**YOUR ASSIGNMENT:** Each line below that holds the word "camera" counts once. Say how many such lines there are, and no more.

MATERIAL PROVIDED START

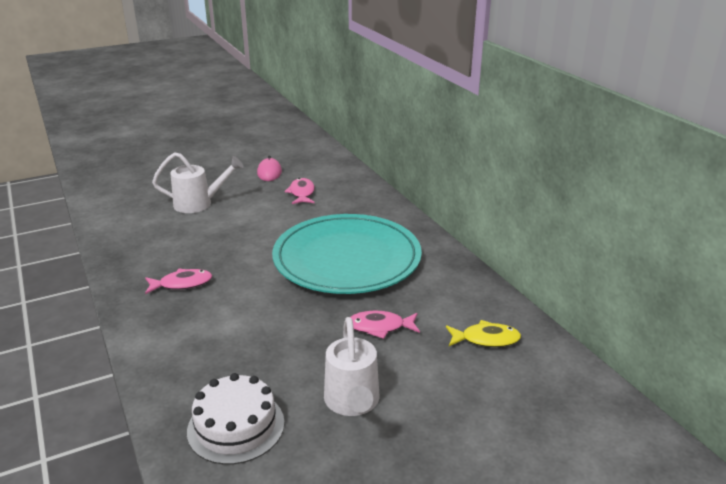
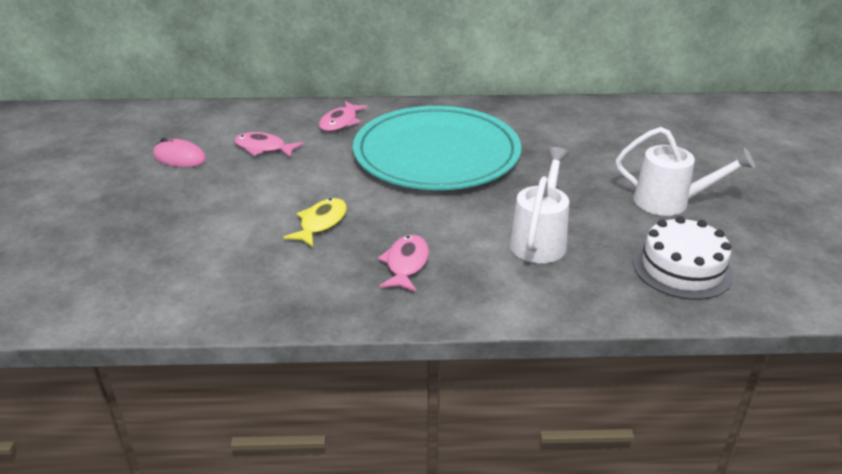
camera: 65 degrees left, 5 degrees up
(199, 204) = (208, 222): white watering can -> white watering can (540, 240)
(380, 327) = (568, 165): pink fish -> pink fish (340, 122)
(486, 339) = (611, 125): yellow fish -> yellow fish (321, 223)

MATERIAL PROVIDED END
MATERIAL PROVIDED START

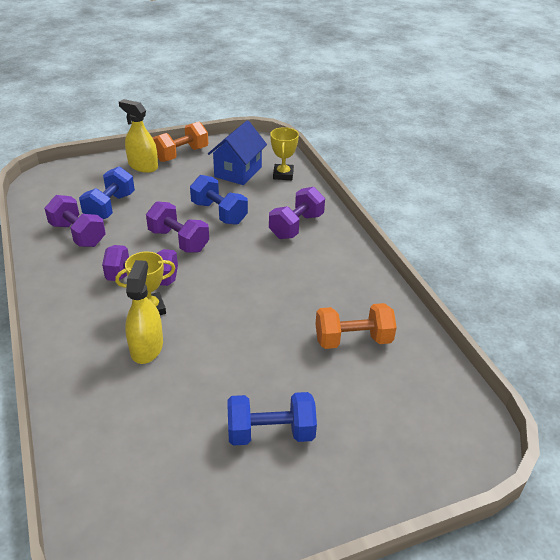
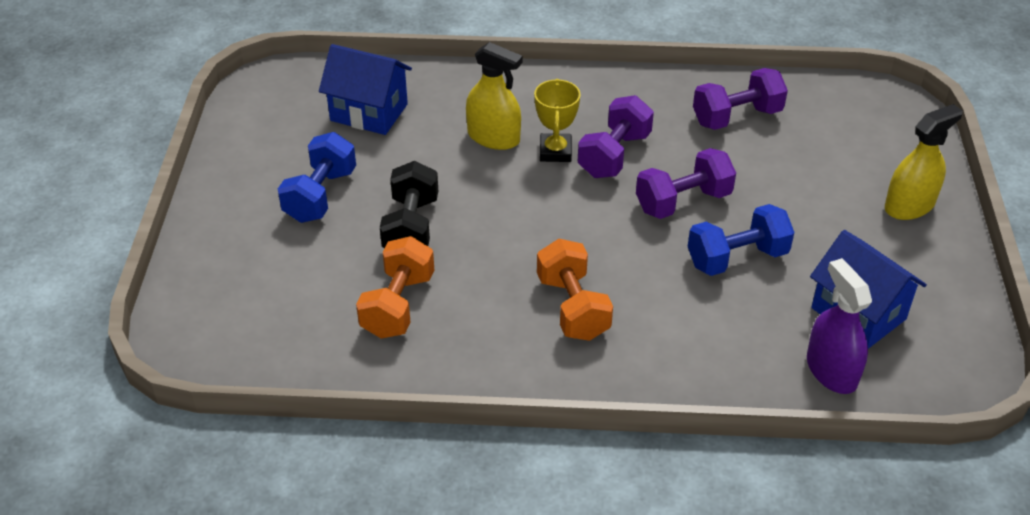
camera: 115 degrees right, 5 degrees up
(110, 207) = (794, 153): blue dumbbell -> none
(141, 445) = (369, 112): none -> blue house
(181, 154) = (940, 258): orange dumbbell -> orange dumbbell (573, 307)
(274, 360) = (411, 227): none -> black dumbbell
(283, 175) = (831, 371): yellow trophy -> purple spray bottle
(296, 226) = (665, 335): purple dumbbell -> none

MATERIAL PROVIDED END

**SOLUTION TO THIS EXERCISE:** 2